→ Dataset records:

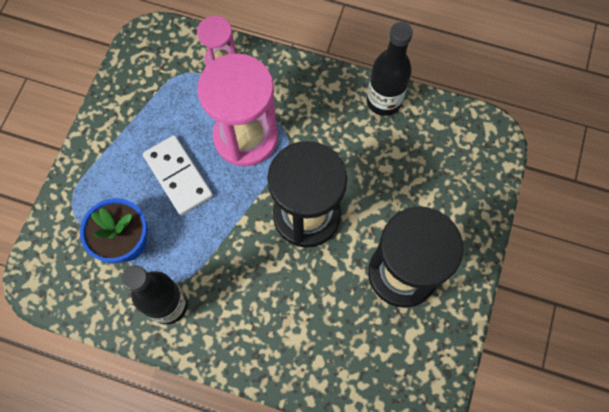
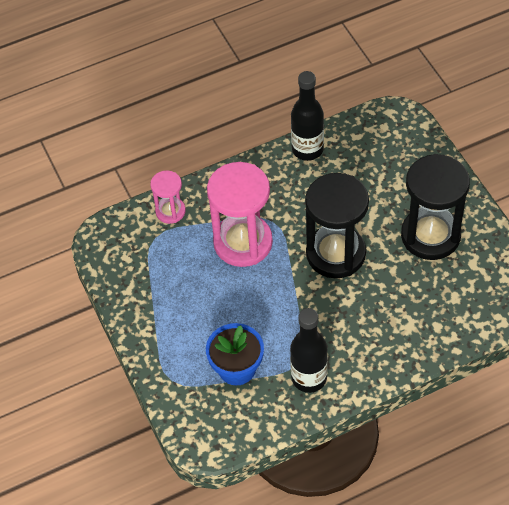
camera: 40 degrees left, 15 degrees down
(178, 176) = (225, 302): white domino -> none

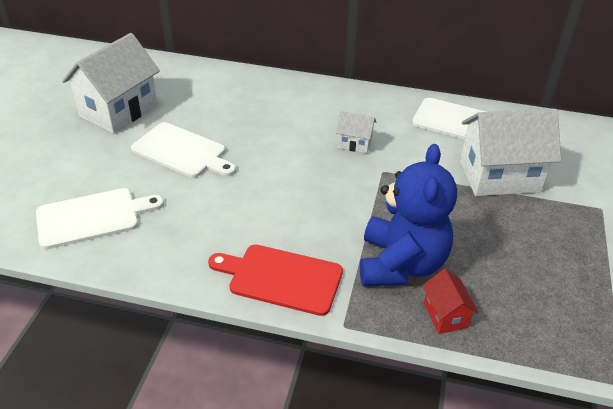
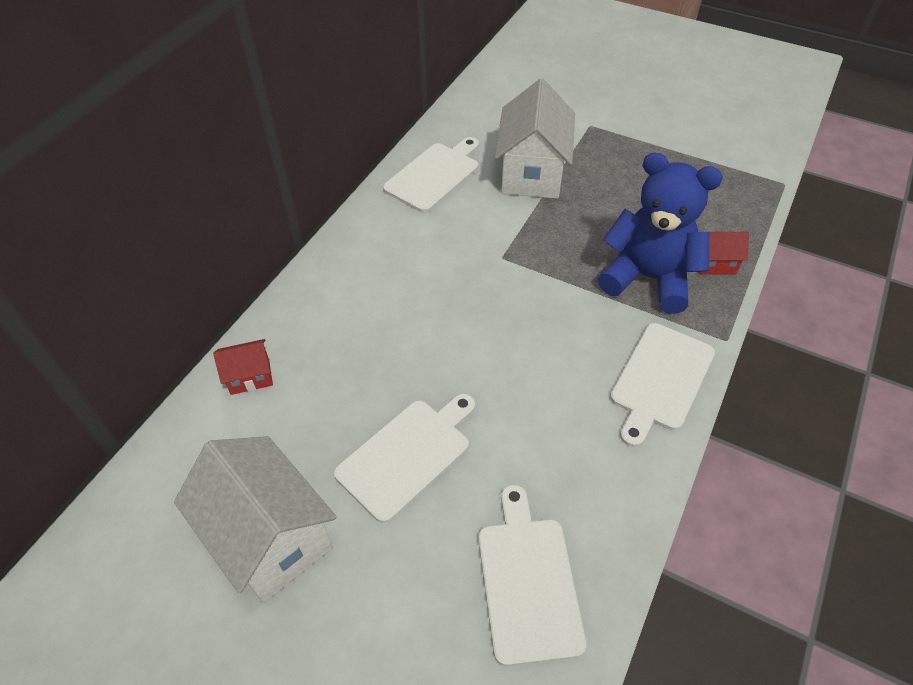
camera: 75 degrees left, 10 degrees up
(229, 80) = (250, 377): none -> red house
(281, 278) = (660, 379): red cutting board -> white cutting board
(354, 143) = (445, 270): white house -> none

→ Exercise objective:
The lines to quote run from the one containing "(281, 278) = (660, 379): red" through the final line of the material above; please give them exactly, both ends included, and nothing else.

→ Solution for this exercise:
(281, 278) = (660, 379): red cutting board -> white cutting board
(354, 143) = (445, 270): white house -> none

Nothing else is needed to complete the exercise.